THE TASK → Find each line of the entries with the string "none", please, and copy it.
-------- INPUT MATERIAL --------
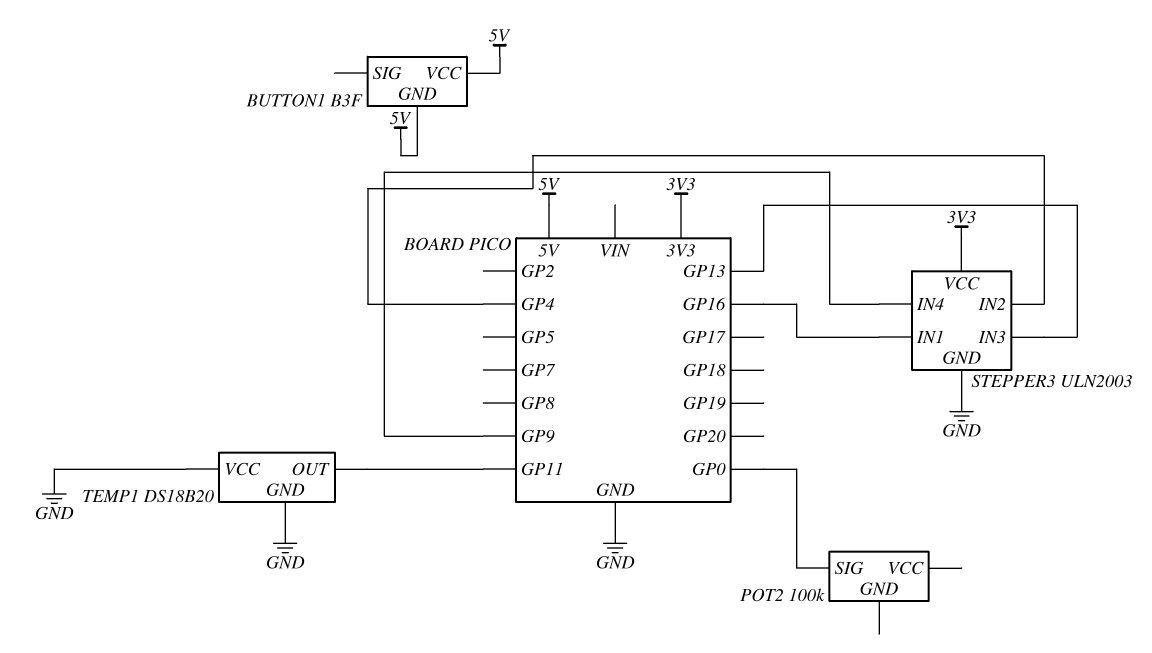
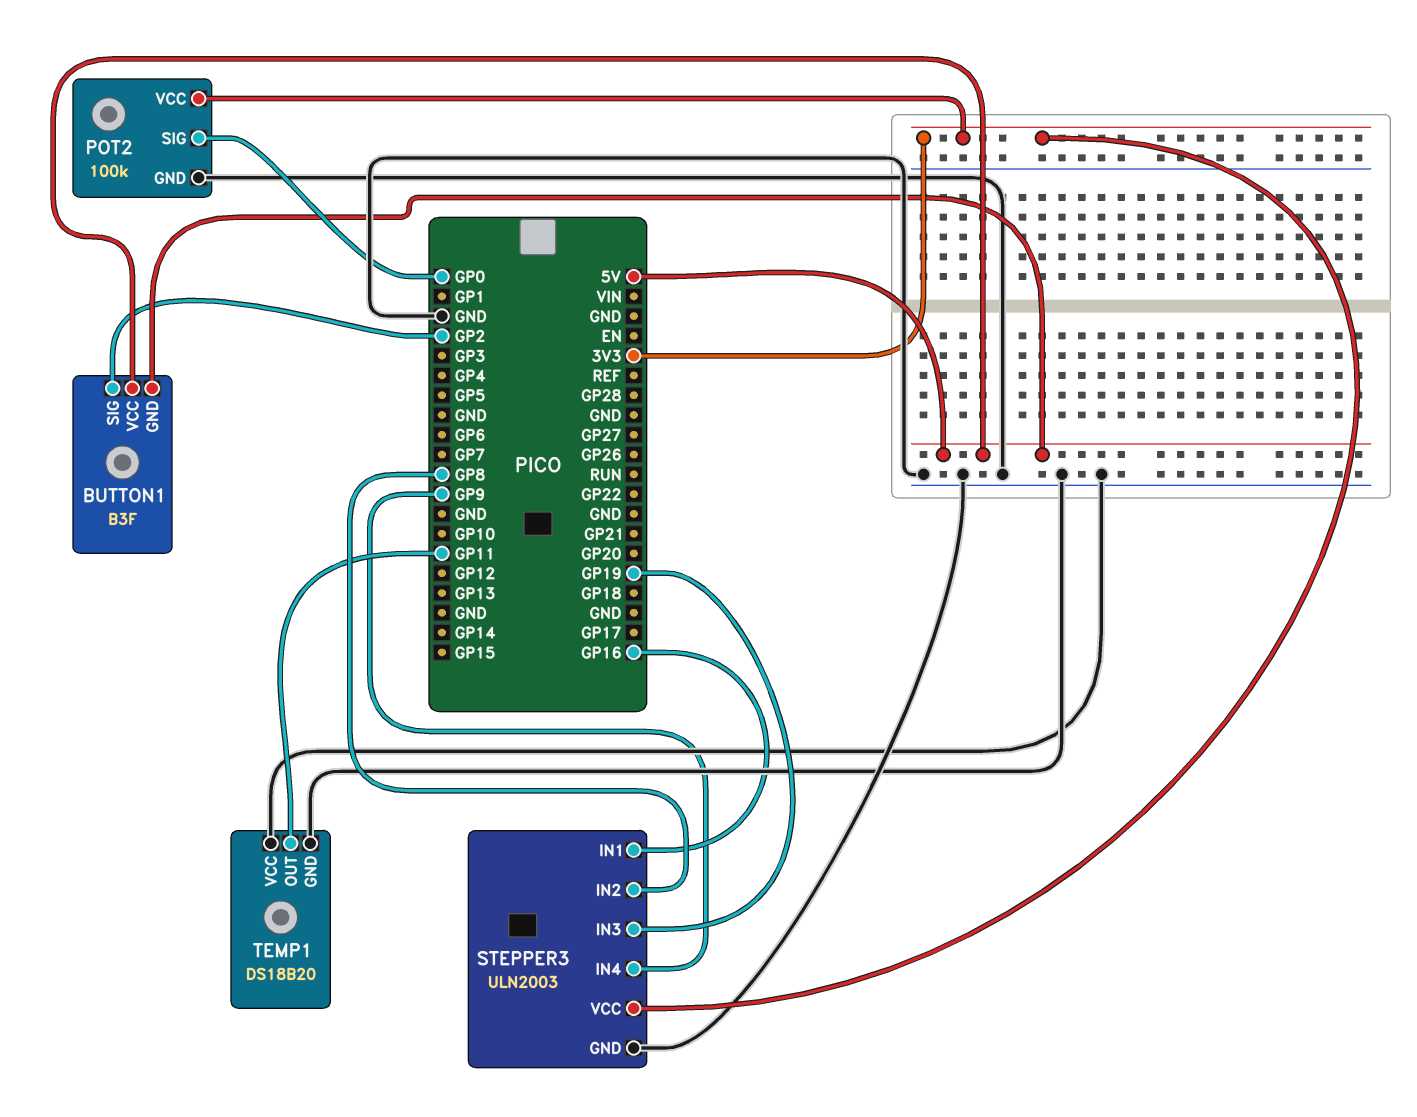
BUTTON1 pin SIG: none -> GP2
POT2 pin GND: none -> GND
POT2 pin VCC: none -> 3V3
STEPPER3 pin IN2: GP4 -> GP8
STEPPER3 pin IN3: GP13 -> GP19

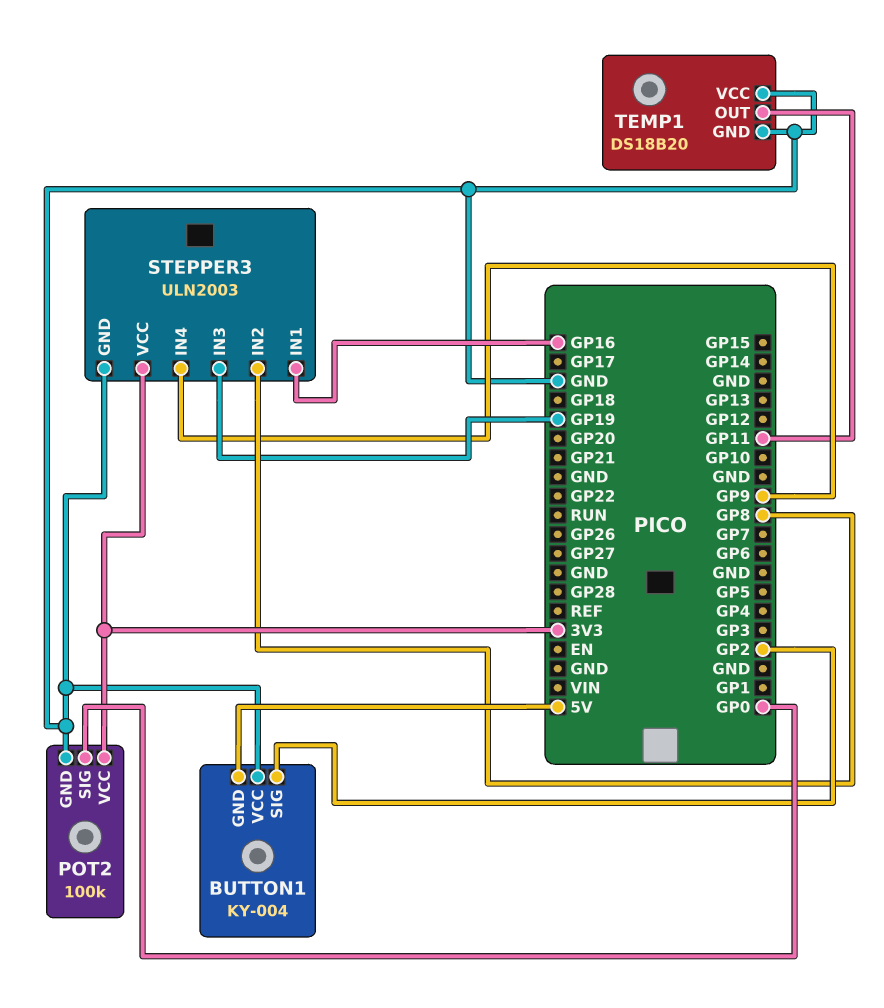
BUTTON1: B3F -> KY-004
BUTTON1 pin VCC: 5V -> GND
--------
-------- INPUT MATERIAL --------
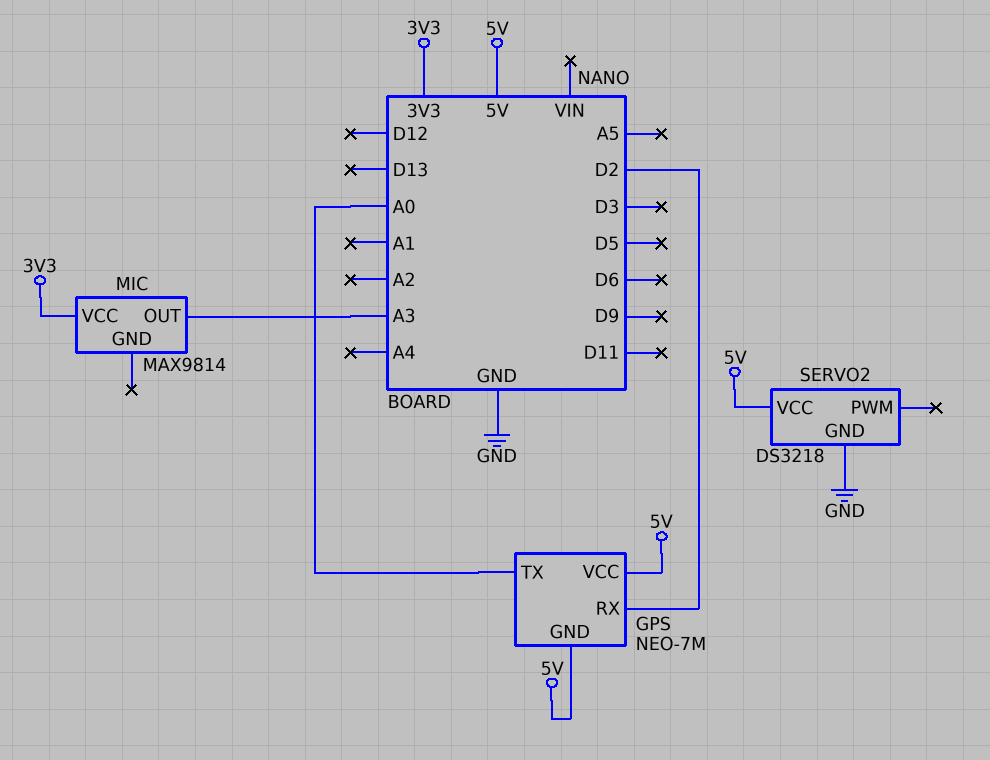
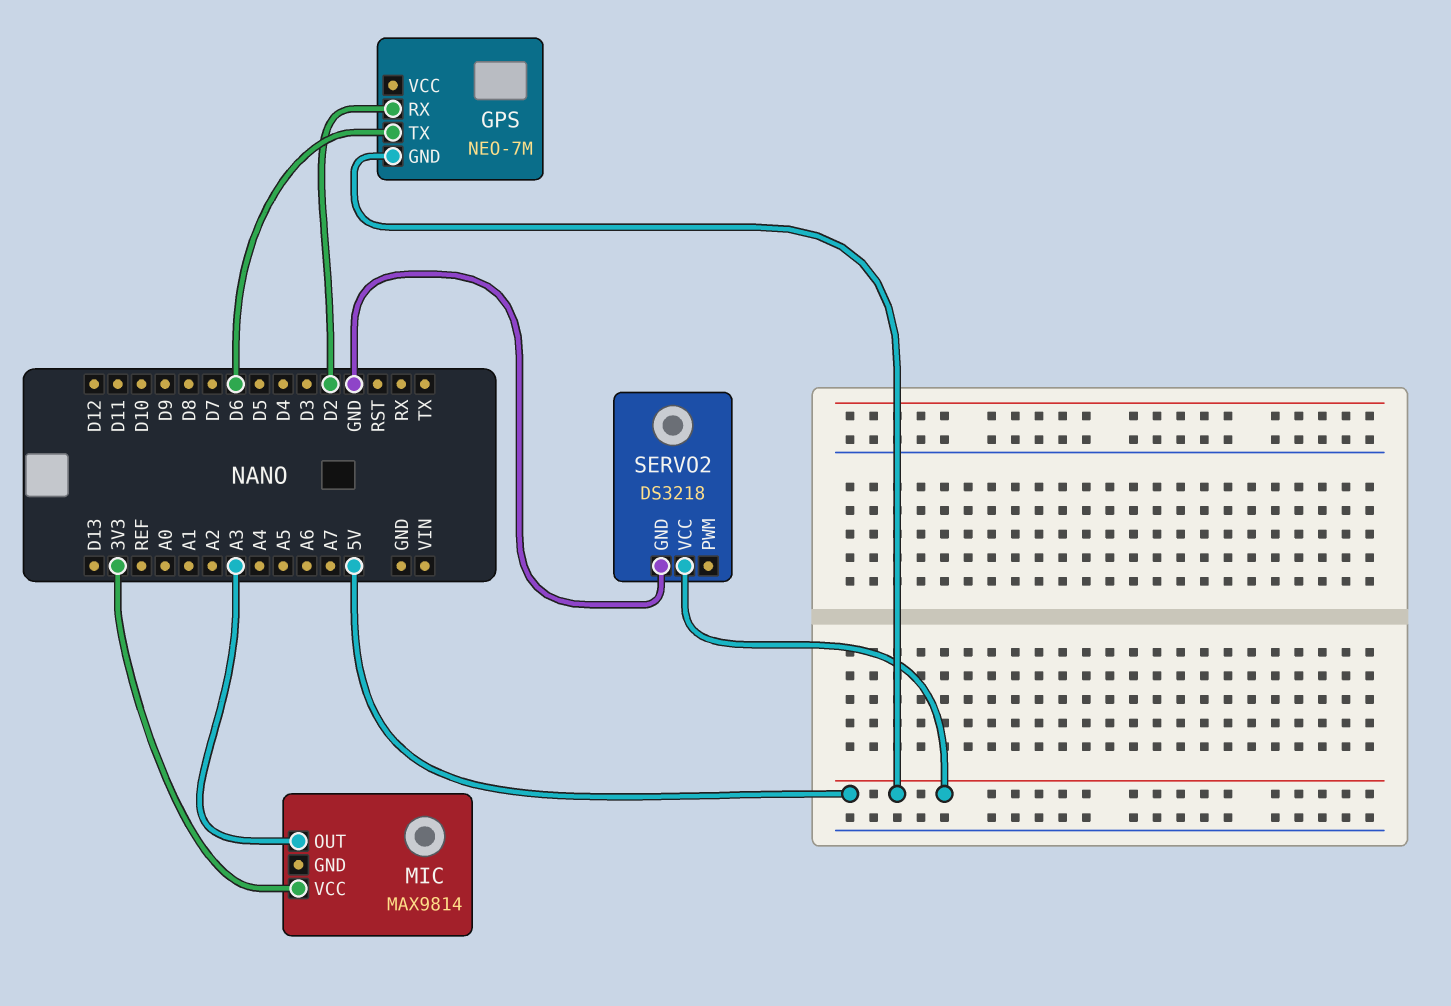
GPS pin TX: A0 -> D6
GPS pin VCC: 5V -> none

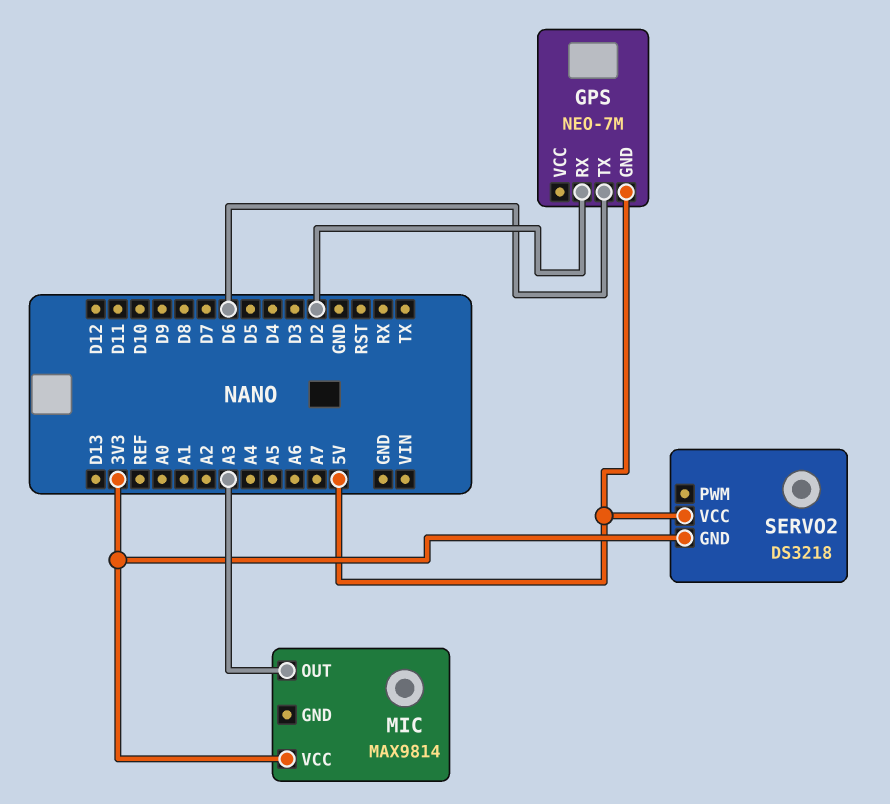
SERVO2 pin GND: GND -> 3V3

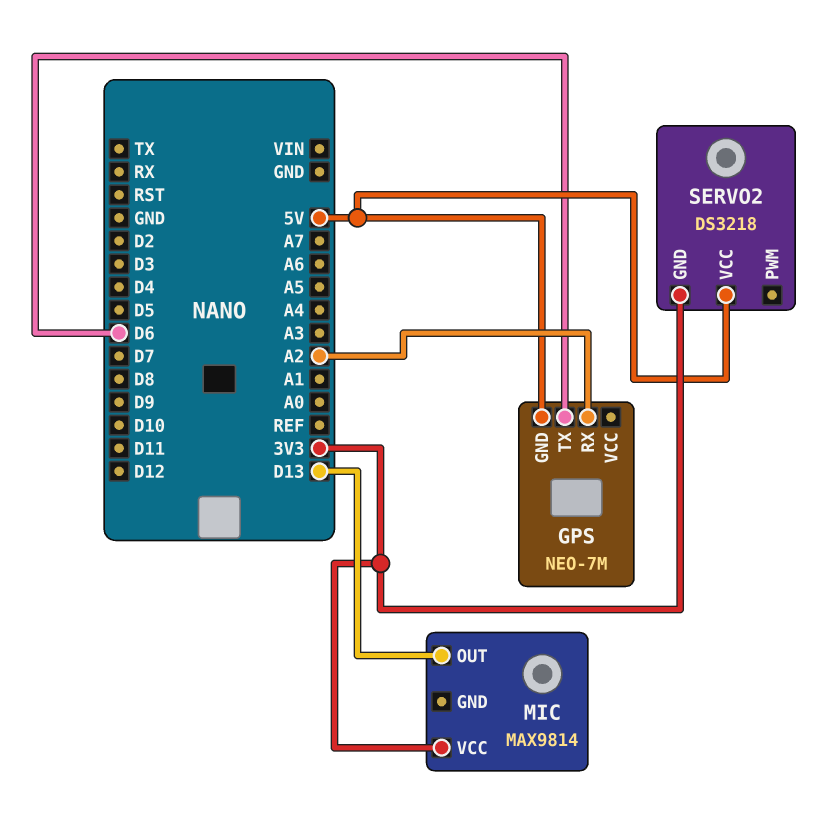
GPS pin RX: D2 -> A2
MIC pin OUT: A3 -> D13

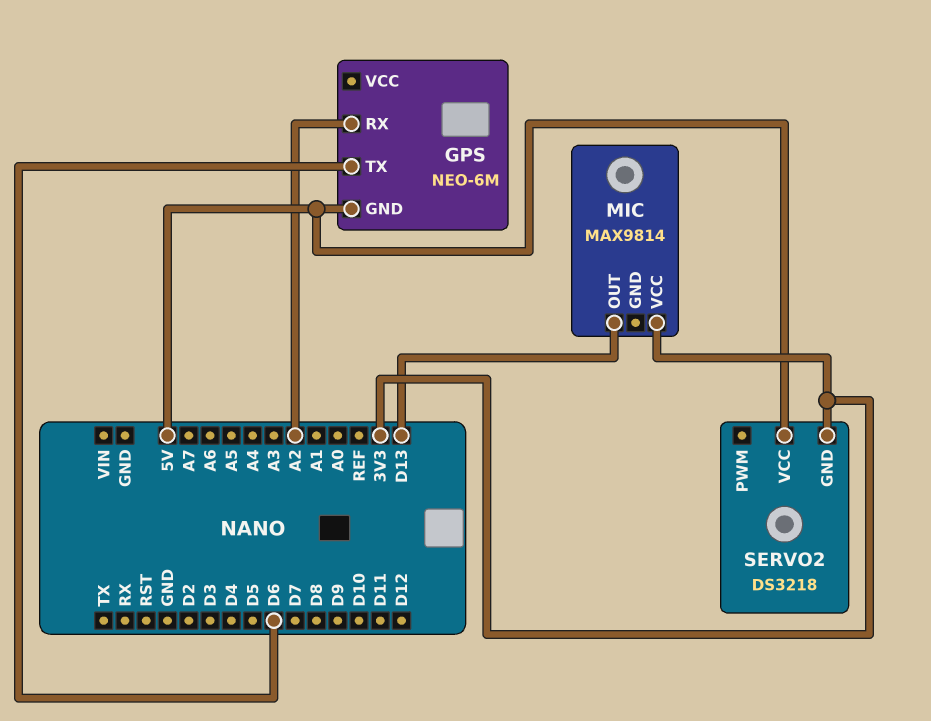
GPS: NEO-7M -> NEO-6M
--------
PROBLEM SOLUTION →
BUTTON1 pin SIG: none -> GP2
POT2 pin GND: none -> GND
POT2 pin VCC: none -> 3V3
GPS pin VCC: 5V -> none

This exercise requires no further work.